*To do*.
Transcribe the entries below exactly.

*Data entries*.
• • • • •
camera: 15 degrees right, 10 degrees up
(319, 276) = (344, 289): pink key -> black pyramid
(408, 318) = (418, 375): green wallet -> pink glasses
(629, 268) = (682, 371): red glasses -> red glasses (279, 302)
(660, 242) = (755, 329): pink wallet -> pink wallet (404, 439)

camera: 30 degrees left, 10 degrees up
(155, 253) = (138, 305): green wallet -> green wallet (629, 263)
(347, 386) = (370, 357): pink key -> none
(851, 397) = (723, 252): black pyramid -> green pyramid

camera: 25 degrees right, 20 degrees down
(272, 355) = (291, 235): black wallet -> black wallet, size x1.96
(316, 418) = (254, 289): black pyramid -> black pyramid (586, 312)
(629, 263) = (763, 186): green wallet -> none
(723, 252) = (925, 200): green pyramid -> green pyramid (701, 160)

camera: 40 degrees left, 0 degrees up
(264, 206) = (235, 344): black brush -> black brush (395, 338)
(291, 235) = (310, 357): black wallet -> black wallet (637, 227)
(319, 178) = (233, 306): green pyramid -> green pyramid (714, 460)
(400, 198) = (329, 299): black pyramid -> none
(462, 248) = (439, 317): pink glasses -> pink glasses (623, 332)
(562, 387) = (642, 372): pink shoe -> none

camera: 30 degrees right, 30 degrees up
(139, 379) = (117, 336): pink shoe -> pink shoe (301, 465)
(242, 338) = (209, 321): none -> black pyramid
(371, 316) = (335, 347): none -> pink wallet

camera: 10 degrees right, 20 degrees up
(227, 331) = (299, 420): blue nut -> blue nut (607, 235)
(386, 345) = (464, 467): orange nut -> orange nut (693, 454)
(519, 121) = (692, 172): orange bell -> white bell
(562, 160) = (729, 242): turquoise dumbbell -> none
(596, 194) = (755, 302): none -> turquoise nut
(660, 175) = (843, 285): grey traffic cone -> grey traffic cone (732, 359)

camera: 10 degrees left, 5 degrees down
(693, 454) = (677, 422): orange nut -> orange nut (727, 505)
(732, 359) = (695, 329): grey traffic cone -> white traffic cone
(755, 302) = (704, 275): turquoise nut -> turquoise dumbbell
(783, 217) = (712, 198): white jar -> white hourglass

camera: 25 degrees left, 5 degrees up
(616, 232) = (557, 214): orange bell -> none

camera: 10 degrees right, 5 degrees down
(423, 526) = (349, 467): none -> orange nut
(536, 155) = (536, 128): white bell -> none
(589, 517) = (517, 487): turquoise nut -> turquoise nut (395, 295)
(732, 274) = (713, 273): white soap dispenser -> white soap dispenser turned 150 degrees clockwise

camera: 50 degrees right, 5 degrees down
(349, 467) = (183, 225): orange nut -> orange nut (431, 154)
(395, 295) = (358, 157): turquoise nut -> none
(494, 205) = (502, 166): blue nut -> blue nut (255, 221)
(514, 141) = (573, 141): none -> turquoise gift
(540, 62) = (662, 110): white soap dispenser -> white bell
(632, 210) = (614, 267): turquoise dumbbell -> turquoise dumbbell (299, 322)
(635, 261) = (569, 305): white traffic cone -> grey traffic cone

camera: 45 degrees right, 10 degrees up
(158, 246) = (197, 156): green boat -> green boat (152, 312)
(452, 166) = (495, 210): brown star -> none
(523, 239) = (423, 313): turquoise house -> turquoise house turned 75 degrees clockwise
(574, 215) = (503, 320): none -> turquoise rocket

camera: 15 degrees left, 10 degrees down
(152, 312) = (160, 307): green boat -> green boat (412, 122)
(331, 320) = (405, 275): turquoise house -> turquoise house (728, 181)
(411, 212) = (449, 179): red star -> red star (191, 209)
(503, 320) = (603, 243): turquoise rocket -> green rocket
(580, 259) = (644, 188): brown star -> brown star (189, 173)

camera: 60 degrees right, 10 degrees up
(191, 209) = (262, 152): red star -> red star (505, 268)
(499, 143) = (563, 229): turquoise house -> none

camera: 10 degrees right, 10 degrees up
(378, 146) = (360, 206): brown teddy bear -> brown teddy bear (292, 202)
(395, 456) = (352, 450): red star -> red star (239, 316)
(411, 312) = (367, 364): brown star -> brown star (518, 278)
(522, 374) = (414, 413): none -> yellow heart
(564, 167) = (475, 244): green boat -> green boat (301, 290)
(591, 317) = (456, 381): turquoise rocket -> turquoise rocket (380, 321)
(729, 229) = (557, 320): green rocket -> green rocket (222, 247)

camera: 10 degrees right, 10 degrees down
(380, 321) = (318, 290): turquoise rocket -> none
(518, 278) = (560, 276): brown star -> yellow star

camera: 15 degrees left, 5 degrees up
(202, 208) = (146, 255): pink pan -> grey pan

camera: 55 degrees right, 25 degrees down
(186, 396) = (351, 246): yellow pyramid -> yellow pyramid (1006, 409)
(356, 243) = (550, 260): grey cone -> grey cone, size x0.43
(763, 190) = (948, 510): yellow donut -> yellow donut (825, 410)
• • • • •
*Exercise response*.
camera: 15 degrees right, 10 degrees up
(319, 276) = (344, 289): pink key -> black pyramid
(408, 318) = (418, 375): green wallet -> pink glasses
(629, 268) = (682, 371): red glasses -> red glasses (279, 302)
(660, 242) = (755, 329): pink wallet -> pink wallet (404, 439)

camera: 30 degrees left, 10 degrees up
(155, 253) = (138, 305): green wallet -> green wallet (629, 263)
(347, 386) = (370, 357): pink key -> none
(851, 397) = (723, 252): black pyramid -> green pyramid

camera: 25 degrees right, 20 degrees down
(272, 355) = (291, 235): black wallet -> black wallet, size x1.96
(316, 418) = (254, 289): black pyramid -> black pyramid (586, 312)
(629, 263) = (763, 186): green wallet -> none
(723, 252) = (925, 200): green pyramid -> green pyramid (701, 160)

camera: 40 degrees left, 0 degrees up
(264, 206) = (235, 344): black brush -> black brush (395, 338)
(291, 235) = (310, 357): black wallet -> black wallet (637, 227)
(319, 178) = (233, 306): green pyramid -> green pyramid (714, 460)
(400, 198) = (329, 299): black pyramid -> none
(462, 248) = (439, 317): pink glasses -> pink glasses (623, 332)
(562, 387) = (642, 372): pink shoe -> none

camera: 30 degrees right, 30 degrees up
(139, 379) = (117, 336): pink shoe -> pink shoe (301, 465)
(242, 338) = (209, 321): none -> black pyramid
(371, 316) = (335, 347): none -> pink wallet

camera: 10 degrees right, 20 degrees up
(227, 331) = (299, 420): blue nut -> blue nut (607, 235)
(386, 345) = (464, 467): orange nut -> orange nut (693, 454)
(519, 121) = (692, 172): orange bell -> white bell
(562, 160) = (729, 242): turquoise dumbbell -> none
(596, 194) = (755, 302): none -> turquoise nut
(660, 175) = (843, 285): grey traffic cone -> grey traffic cone (732, 359)

camera: 10 degrees left, 5 degrees down
(693, 454) = (677, 422): orange nut -> orange nut (727, 505)
(732, 359) = (695, 329): grey traffic cone -> white traffic cone
(755, 302) = (704, 275): turquoise nut -> turquoise dumbbell
(783, 217) = (712, 198): white jar -> white hourglass

camera: 25 degrees left, 5 degrees up
(616, 232) = (557, 214): orange bell -> none

camera: 10 degrees right, 5 degrees down
(423, 526) = (349, 467): none -> orange nut
(536, 155) = (536, 128): white bell -> none
(589, 517) = (517, 487): turquoise nut -> turquoise nut (395, 295)
(732, 274) = (713, 273): white soap dispenser -> white soap dispenser turned 150 degrees clockwise

camera: 50 degrees right, 5 degrees down
(349, 467) = (183, 225): orange nut -> orange nut (431, 154)
(395, 295) = (358, 157): turquoise nut -> none
(494, 205) = (502, 166): blue nut -> blue nut (255, 221)
(514, 141) = (573, 141): none -> turquoise gift
(540, 62) = (662, 110): white soap dispenser -> white bell
(632, 210) = (614, 267): turquoise dumbbell -> turquoise dumbbell (299, 322)
(635, 261) = (569, 305): white traffic cone -> grey traffic cone

camera: 45 degrees right, 10 degrees up
(158, 246) = (197, 156): green boat -> green boat (152, 312)
(452, 166) = (495, 210): brown star -> none
(523, 239) = (423, 313): turquoise house -> turquoise house turned 75 degrees clockwise
(574, 215) = (503, 320): none -> turquoise rocket

camera: 15 degrees left, 10 degrees down
(152, 312) = (160, 307): green boat -> green boat (412, 122)
(331, 320) = (405, 275): turquoise house -> turquoise house (728, 181)
(411, 212) = (449, 179): red star -> red star (191, 209)
(503, 320) = (603, 243): turquoise rocket -> green rocket
(580, 259) = (644, 188): brown star -> brown star (189, 173)

camera: 60 degrees right, 10 degrees up
(191, 209) = (262, 152): red star -> red star (505, 268)
(499, 143) = (563, 229): turquoise house -> none

camera: 10 degrees right, 10 degrees up
(378, 146) = (360, 206): brown teddy bear -> brown teddy bear (292, 202)
(395, 456) = (352, 450): red star -> red star (239, 316)
(411, 312) = (367, 364): brown star -> brown star (518, 278)
(522, 374) = (414, 413): none -> yellow heart
(564, 167) = (475, 244): green boat -> green boat (301, 290)
(591, 317) = (456, 381): turquoise rocket -> turquoise rocket (380, 321)
(729, 229) = (557, 320): green rocket -> green rocket (222, 247)

camera: 10 degrees right, 10 degrees down
(380, 321) = (318, 290): turquoise rocket -> none
(518, 278) = (560, 276): brown star -> yellow star

camera: 15 degrees left, 5 degrees up
(202, 208) = (146, 255): pink pan -> grey pan

camera: 55 degrees right, 25 degrees down
(186, 396) = (351, 246): yellow pyramid -> yellow pyramid (1006, 409)
(356, 243) = (550, 260): grey cone -> grey cone, size x0.43
(763, 190) = (948, 510): yellow donut -> yellow donut (825, 410)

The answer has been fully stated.